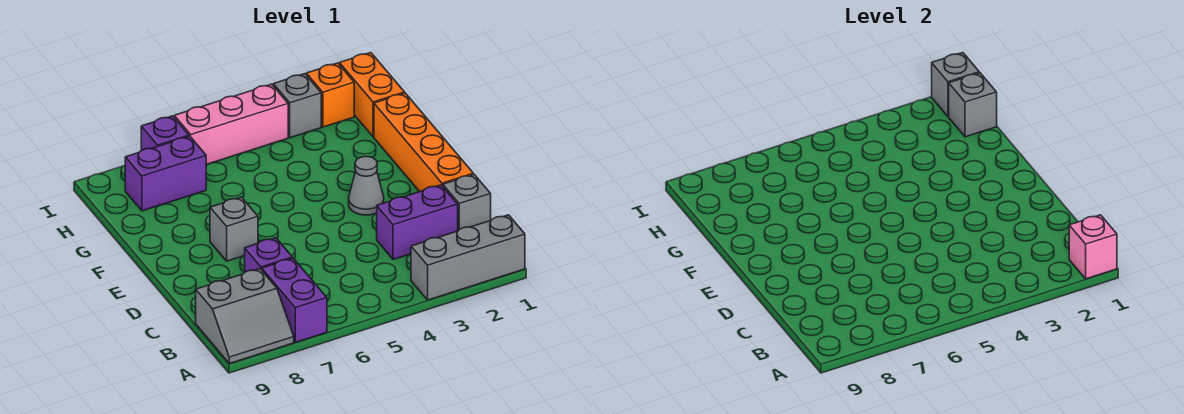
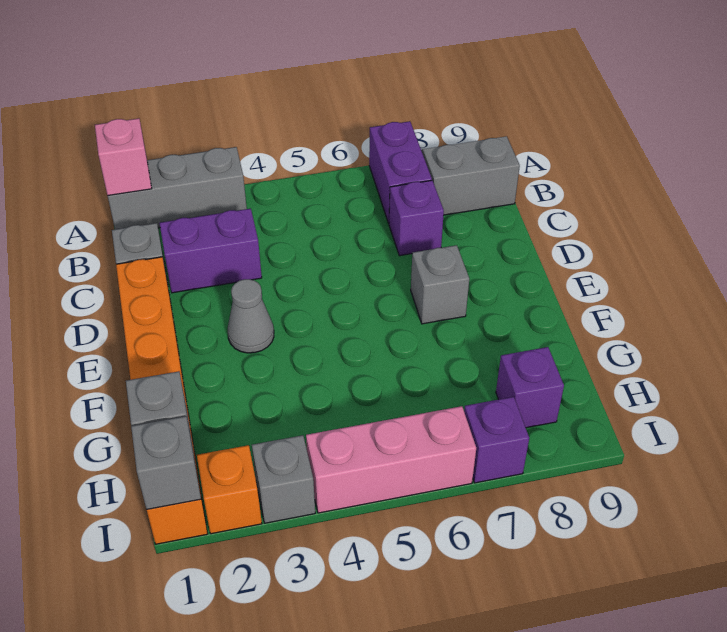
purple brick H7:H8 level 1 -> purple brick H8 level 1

...

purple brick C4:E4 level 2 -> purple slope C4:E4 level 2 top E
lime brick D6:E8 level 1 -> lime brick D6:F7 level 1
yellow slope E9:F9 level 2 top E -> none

*WHAT IS NEEDED*
All lines in the records that contain "brick" are to be copied and returned.

*RESULT OF THIS EXERCISE*
purple brick H7:H8 level 1 -> purple brick H8 level 1
purple brick C4:E4 level 2 -> purple slope C4:E4 level 2 top E
lime brick D6:E8 level 1 -> lime brick D6:F7 level 1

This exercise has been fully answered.